AIM OF THE TASK:
The following data has a line with "V101: 5V (plus" and a line with "C102: 15nF (GND, N025) -> 15nF (N006, N025)". Write out exactly those lines and all the lines between them.

☆ ☆ ☆ ☆ ☆ ☆ ☆

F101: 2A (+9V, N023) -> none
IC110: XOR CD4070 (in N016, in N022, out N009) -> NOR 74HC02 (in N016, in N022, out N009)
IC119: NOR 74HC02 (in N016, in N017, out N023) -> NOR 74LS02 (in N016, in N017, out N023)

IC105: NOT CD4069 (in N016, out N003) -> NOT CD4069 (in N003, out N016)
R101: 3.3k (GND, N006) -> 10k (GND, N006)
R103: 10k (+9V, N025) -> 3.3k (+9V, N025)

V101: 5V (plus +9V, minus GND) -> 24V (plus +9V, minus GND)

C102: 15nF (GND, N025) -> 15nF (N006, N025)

☆ ☆ ☆ ☆ ☆ ☆ ☆

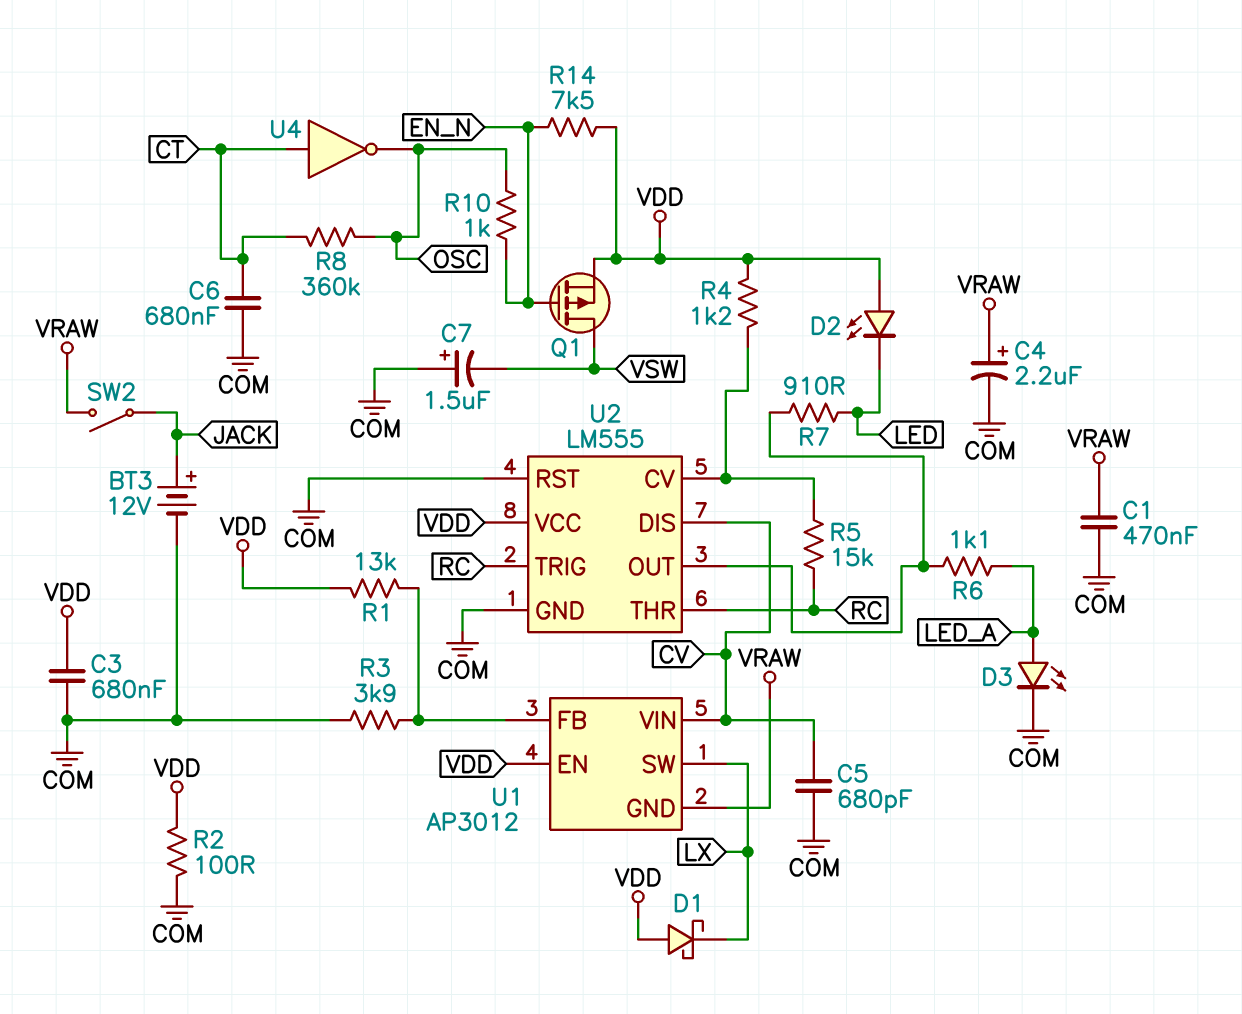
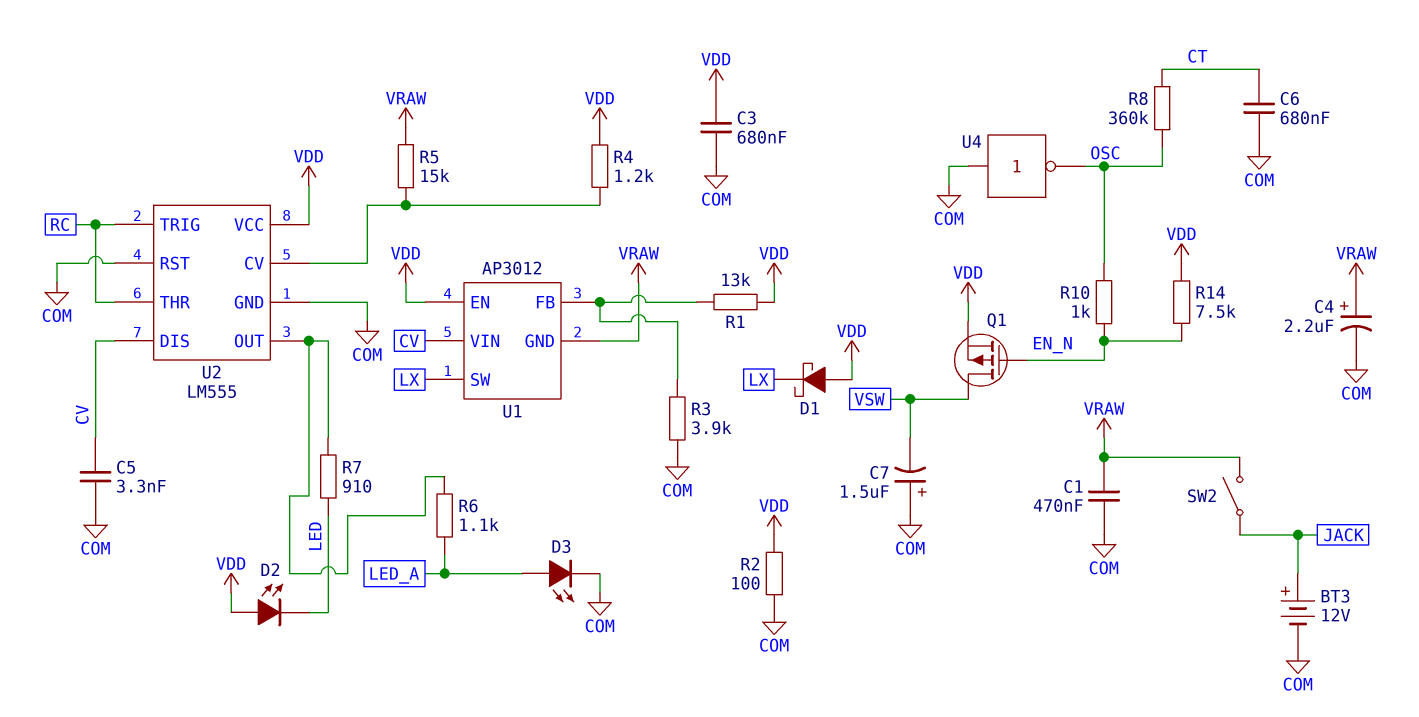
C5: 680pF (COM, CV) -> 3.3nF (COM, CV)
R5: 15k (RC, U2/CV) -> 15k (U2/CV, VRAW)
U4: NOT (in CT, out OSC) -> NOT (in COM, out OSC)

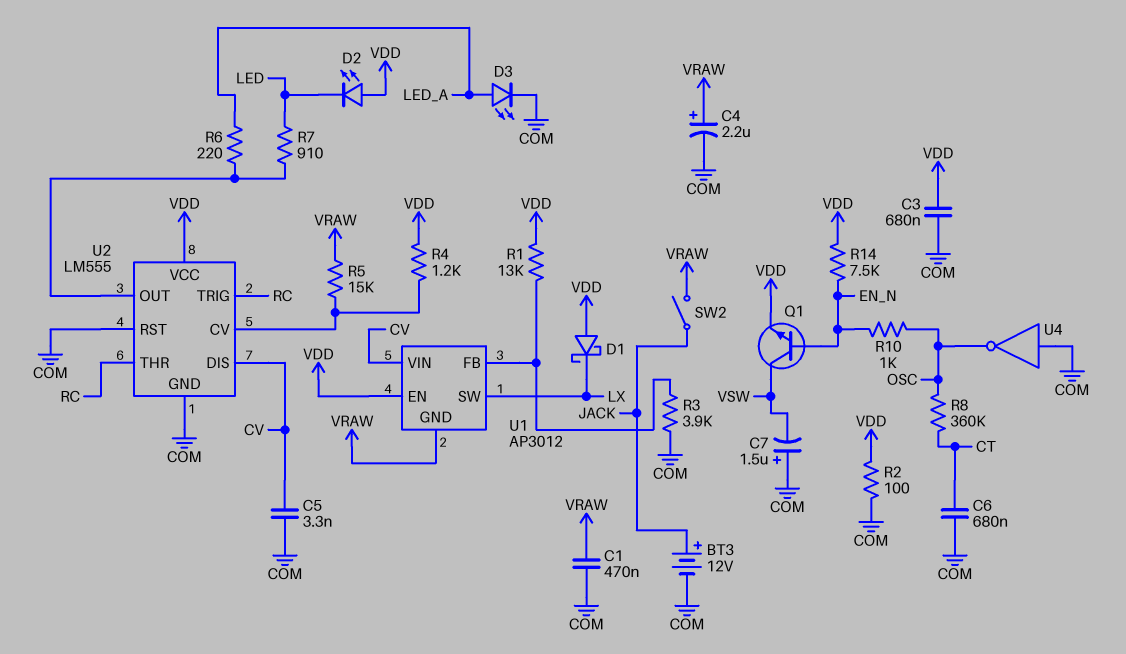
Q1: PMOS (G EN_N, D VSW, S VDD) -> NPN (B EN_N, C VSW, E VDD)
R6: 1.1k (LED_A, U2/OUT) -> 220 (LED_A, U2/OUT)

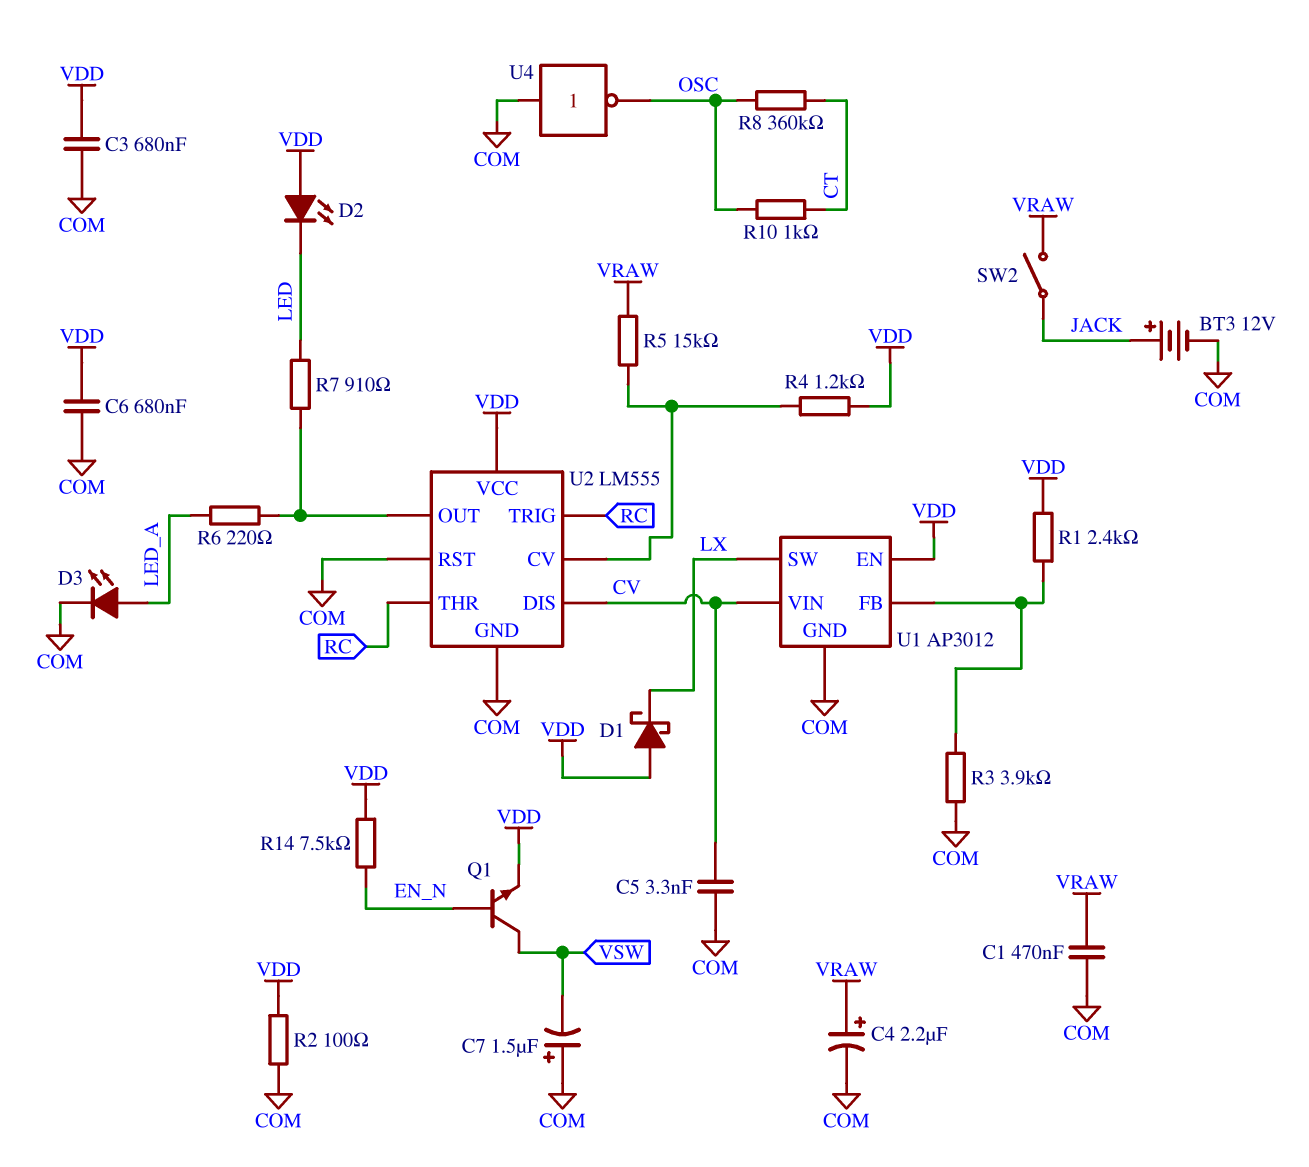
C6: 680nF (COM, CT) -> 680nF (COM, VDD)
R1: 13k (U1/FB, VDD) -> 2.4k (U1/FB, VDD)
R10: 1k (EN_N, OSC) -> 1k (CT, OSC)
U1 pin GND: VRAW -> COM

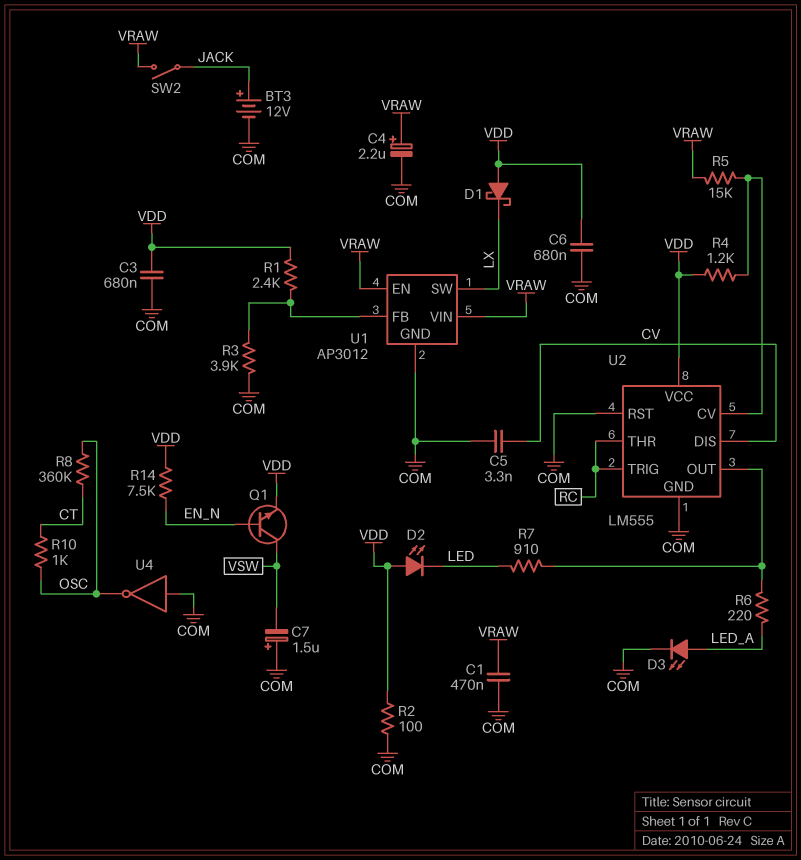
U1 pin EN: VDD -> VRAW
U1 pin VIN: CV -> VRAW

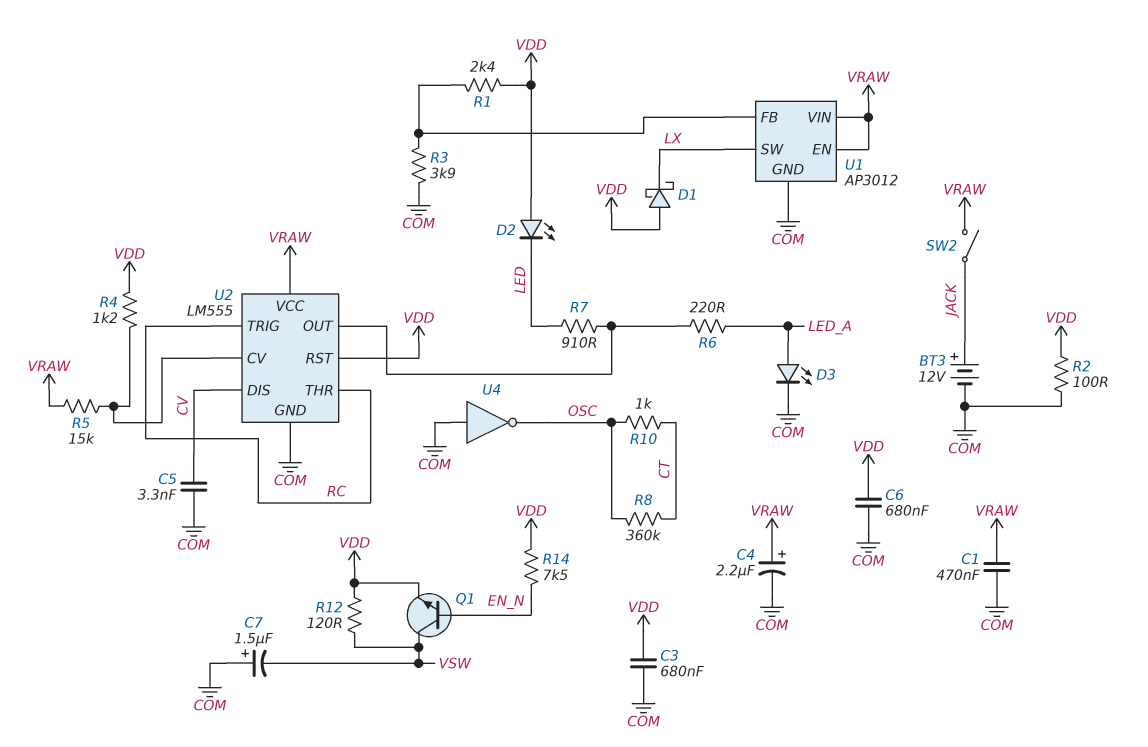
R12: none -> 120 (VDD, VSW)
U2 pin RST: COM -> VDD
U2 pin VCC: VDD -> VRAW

☆ ☆ ☆ ☆ ☆ ☆ ☆

ANSWER TO THIS PROBLEM:
V101: 5V (plus +9V, minus GND) -> 24V (plus +9V, minus GND)

C102: 15nF (GND, N025) -> 15nF (N006, N025)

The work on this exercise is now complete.